-- Start RAW DATA --

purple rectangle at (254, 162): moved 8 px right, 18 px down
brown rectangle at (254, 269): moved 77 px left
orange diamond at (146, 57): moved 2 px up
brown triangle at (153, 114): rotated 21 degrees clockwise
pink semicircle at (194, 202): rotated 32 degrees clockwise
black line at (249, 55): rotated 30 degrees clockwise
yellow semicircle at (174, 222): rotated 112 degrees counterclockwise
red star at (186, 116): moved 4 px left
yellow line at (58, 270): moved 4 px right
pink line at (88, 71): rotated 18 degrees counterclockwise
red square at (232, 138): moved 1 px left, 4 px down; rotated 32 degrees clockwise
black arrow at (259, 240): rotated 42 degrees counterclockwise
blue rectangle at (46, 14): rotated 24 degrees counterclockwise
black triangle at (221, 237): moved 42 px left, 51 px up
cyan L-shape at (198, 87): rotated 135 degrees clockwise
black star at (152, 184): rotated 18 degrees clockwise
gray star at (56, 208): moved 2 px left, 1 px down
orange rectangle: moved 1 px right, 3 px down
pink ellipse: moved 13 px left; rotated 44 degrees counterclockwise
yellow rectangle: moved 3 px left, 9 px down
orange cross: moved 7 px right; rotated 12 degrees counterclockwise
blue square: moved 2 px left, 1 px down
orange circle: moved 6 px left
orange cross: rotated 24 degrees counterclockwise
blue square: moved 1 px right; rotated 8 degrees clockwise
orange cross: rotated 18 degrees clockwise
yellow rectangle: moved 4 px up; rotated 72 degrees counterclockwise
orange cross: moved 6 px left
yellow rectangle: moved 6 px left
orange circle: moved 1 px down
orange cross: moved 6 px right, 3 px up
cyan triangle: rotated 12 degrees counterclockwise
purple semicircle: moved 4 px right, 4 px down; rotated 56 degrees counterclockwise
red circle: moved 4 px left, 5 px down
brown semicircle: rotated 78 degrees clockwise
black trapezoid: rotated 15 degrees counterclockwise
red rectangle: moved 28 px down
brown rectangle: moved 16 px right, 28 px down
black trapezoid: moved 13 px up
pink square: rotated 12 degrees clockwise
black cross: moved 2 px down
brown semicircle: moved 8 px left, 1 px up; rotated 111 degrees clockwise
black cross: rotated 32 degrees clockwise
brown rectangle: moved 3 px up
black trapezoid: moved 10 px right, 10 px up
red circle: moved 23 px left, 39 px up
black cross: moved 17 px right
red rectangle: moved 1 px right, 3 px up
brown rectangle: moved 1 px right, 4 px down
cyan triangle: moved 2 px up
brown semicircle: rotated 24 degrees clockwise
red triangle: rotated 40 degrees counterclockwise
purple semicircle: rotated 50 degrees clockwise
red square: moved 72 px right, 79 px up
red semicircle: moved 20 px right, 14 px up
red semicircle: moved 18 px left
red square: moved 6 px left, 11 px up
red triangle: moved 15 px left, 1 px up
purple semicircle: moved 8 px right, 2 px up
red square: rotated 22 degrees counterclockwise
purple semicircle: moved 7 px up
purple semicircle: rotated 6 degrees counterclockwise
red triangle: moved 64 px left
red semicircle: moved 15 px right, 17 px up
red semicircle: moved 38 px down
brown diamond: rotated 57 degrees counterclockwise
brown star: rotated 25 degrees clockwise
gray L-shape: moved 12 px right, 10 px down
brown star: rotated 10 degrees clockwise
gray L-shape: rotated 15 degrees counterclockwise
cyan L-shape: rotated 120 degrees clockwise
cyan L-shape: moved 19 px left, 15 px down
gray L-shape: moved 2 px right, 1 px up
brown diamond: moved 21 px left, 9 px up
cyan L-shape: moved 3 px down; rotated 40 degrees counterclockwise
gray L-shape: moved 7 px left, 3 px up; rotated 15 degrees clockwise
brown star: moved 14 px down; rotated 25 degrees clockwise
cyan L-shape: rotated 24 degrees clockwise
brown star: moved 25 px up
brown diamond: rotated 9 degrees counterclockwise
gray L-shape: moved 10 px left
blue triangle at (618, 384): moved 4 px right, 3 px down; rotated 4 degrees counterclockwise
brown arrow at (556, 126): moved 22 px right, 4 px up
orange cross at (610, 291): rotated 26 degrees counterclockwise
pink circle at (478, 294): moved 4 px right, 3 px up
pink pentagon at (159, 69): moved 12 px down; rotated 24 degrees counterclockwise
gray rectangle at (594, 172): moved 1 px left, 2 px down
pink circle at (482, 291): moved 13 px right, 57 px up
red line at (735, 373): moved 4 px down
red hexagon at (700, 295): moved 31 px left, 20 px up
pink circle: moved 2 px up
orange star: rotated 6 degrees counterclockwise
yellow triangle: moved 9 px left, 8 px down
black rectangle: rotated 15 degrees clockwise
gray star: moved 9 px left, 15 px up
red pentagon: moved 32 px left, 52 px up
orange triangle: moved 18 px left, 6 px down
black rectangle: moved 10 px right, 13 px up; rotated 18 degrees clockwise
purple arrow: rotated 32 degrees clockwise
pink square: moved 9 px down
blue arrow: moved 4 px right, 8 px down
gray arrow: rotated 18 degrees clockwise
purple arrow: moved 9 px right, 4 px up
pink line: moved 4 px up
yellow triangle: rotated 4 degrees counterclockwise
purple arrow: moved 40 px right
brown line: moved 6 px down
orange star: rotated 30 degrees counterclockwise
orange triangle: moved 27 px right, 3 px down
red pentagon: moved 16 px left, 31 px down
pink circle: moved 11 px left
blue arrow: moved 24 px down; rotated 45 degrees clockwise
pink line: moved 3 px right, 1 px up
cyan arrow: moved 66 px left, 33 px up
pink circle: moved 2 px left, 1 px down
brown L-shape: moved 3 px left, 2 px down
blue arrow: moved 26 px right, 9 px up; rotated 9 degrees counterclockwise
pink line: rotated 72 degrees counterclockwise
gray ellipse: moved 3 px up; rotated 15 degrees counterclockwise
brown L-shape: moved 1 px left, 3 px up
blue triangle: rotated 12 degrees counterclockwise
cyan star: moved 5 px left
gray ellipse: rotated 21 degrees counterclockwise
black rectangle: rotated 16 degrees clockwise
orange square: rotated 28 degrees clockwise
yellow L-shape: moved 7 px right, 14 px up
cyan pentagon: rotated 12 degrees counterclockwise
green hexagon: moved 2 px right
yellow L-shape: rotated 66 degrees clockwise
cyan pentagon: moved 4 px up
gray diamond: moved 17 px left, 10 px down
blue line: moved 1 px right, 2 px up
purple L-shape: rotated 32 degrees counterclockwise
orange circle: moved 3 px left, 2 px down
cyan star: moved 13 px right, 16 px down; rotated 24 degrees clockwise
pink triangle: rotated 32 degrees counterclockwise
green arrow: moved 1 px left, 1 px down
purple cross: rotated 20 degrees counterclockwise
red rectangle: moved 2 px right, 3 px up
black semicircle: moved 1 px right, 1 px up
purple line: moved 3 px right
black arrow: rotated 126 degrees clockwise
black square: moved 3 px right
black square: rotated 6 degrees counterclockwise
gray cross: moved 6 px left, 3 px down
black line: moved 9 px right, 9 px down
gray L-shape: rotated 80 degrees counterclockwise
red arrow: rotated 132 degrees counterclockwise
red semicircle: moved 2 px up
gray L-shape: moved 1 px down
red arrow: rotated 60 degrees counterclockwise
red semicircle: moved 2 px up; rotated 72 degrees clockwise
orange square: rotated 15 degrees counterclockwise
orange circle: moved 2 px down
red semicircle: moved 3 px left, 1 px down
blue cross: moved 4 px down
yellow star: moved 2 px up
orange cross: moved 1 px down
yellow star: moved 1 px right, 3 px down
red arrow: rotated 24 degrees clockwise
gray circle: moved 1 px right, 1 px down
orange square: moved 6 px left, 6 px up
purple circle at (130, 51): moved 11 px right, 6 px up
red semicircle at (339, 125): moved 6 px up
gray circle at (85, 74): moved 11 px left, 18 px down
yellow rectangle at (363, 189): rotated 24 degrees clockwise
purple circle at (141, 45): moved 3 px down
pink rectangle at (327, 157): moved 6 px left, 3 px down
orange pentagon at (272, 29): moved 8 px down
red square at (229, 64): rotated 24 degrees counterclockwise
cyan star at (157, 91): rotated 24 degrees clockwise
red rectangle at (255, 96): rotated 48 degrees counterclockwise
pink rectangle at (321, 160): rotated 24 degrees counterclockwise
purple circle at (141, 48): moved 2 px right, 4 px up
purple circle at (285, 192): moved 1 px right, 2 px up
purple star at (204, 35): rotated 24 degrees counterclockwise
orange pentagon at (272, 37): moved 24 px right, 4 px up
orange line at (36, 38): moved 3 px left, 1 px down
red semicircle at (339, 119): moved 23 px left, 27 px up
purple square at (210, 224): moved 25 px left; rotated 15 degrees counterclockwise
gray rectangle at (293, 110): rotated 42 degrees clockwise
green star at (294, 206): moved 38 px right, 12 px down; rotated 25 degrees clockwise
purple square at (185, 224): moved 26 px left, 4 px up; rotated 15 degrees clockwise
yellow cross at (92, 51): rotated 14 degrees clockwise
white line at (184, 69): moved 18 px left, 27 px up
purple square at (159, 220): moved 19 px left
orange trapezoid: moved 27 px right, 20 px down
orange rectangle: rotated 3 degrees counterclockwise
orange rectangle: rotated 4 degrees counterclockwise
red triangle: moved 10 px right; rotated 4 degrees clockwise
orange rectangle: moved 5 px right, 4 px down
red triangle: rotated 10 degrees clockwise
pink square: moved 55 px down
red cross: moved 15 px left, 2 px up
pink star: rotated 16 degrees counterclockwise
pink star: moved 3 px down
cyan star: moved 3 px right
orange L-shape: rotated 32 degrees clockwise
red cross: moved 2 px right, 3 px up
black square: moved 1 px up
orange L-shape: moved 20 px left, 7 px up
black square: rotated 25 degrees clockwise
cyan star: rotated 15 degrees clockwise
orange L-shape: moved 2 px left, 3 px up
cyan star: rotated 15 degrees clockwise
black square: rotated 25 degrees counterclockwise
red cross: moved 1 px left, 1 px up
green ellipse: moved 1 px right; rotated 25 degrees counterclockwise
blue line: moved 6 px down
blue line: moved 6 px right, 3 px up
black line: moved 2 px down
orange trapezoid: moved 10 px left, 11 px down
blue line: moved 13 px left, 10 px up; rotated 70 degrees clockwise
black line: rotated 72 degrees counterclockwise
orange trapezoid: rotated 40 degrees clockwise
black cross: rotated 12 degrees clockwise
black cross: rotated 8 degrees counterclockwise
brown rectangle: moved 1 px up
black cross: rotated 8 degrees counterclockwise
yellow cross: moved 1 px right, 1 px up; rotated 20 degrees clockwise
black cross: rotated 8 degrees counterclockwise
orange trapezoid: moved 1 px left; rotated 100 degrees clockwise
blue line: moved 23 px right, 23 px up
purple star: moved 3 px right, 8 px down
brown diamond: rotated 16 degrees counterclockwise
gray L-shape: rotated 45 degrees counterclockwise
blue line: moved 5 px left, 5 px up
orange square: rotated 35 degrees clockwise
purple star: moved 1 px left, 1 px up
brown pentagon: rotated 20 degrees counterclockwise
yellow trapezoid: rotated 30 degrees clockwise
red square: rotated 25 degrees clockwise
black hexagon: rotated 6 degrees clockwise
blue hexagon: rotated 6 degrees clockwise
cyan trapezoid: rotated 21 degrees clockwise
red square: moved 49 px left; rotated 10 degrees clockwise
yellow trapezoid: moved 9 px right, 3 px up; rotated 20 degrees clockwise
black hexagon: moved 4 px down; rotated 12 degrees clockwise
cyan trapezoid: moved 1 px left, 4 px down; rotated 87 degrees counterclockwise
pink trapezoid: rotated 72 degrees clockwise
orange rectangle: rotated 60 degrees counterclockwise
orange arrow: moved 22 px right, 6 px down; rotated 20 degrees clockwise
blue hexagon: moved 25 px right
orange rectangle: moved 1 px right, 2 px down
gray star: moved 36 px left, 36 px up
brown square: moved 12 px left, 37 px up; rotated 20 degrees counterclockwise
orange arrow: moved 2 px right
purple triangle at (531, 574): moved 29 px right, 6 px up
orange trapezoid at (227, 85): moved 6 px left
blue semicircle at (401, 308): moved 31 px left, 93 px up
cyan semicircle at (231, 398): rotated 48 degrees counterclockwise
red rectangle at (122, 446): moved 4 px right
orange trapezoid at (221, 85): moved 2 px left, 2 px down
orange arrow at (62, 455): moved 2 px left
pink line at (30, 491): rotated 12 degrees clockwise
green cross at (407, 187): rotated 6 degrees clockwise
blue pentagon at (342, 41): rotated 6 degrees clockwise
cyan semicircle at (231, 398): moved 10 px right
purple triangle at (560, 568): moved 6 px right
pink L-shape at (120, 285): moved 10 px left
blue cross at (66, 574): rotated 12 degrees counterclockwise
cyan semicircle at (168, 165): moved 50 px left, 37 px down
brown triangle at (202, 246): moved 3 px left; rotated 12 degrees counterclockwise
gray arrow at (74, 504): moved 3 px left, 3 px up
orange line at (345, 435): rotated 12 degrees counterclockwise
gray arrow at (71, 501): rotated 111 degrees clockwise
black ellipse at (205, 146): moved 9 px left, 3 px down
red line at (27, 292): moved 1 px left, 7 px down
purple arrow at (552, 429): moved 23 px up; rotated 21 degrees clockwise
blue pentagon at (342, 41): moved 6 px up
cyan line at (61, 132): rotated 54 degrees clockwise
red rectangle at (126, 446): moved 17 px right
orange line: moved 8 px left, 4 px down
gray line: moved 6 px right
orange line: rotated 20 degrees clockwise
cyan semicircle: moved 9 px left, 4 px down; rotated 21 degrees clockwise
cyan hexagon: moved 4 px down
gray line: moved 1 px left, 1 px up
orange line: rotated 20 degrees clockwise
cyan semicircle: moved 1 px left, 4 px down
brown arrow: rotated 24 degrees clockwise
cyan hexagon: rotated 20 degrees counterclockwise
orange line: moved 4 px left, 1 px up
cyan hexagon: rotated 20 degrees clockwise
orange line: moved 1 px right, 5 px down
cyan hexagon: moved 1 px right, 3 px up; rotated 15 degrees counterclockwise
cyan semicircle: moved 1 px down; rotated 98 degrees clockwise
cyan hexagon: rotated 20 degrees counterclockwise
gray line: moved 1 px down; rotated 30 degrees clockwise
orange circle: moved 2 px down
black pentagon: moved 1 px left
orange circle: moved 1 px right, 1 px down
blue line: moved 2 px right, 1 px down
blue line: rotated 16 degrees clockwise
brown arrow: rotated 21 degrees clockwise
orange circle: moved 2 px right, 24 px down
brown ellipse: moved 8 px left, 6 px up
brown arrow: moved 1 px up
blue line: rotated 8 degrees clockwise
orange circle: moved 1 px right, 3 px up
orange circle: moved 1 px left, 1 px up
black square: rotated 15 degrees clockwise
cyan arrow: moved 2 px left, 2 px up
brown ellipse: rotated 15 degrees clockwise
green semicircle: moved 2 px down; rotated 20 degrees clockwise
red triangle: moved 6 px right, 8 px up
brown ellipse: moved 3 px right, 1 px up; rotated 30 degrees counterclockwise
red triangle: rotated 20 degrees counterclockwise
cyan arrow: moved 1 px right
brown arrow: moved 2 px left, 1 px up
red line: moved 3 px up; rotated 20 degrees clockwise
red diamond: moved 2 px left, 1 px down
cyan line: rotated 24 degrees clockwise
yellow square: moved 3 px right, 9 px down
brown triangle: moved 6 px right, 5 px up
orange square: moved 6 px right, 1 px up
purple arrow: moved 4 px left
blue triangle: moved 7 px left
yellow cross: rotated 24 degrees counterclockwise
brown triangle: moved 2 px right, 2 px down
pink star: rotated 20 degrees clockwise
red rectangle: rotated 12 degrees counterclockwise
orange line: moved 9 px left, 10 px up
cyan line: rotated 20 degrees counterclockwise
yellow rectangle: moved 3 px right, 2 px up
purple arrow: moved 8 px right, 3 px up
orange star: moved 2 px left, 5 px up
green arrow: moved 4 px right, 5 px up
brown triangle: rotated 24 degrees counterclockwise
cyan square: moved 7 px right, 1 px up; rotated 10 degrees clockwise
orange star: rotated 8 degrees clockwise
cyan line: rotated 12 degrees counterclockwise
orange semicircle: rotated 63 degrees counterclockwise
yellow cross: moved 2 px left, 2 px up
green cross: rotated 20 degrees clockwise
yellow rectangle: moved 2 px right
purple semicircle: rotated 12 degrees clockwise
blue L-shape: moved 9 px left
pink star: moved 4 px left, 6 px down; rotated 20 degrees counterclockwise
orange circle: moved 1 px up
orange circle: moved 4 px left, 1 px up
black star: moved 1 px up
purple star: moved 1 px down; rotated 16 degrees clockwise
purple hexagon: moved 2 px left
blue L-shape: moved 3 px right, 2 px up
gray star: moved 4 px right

-- End RAW DATA --

How many lines in the items above contain the word "hexagon"? Reply with the number alone.

- _RESULT OF THIS TASK_: 12